> **SUPPLIED MATERIAL**
::::

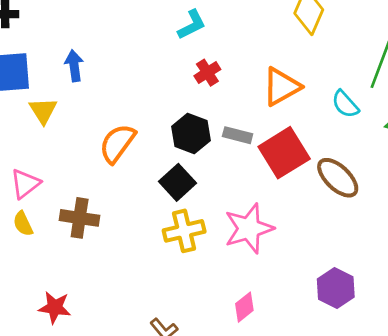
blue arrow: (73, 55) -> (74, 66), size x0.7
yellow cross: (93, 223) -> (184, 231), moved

::::

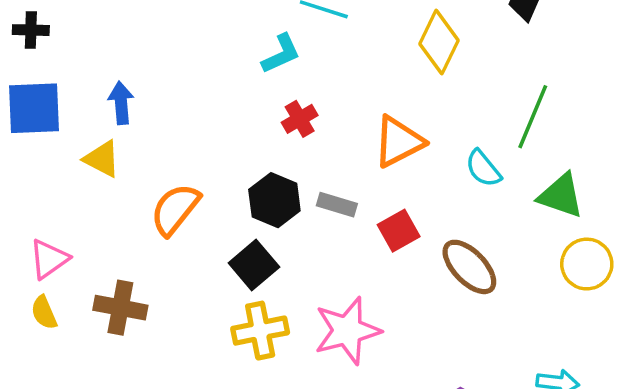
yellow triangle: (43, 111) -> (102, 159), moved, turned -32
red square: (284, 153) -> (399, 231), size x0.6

::::

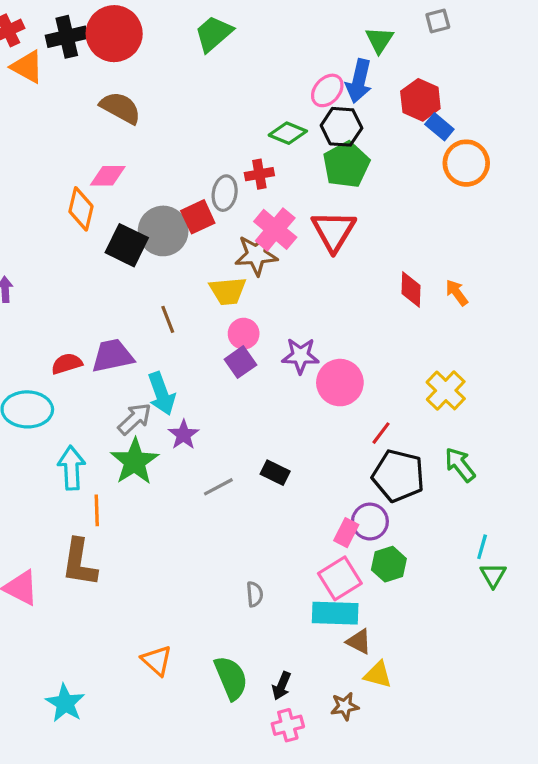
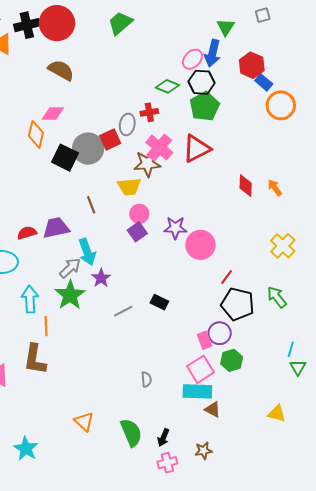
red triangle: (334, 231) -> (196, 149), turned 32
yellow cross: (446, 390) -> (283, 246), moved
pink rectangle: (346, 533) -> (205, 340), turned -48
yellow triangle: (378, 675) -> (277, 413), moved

::::

> **EXERCISE DETAILS**
Look above for the line holding "pink rectangle: (346, 533)" and the line holding "yellow triangle: (378, 675)", then output exactly those two lines and every line between them, nothing more.

> **FINAL ANSWER**
pink rectangle: (346, 533) -> (205, 340), turned -48
yellow triangle: (378, 675) -> (277, 413), moved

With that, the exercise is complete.